Information provided
•••

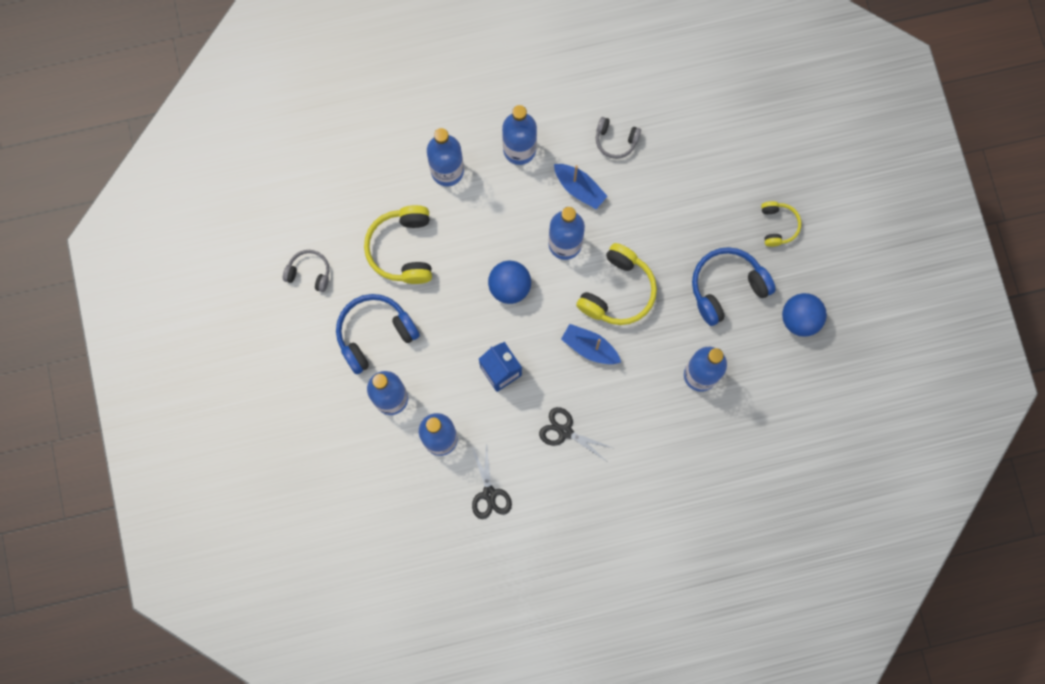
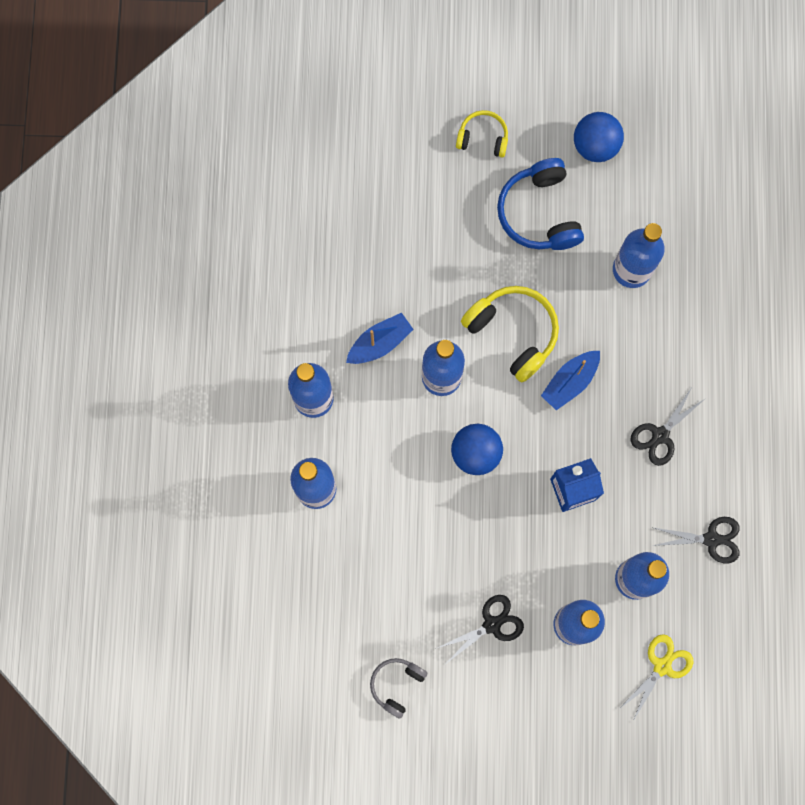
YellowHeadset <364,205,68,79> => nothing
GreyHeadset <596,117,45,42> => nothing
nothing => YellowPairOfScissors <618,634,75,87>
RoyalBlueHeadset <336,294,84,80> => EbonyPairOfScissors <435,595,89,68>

•••

What the exercise asks
The answer must be the line containing "nothing => YellowPairOfScissors" and every line after it to the end of the data, each set down exactly.

Solution below
nothing => YellowPairOfScissors <618,634,75,87>
RoyalBlueHeadset <336,294,84,80> => EbonyPairOfScissors <435,595,89,68>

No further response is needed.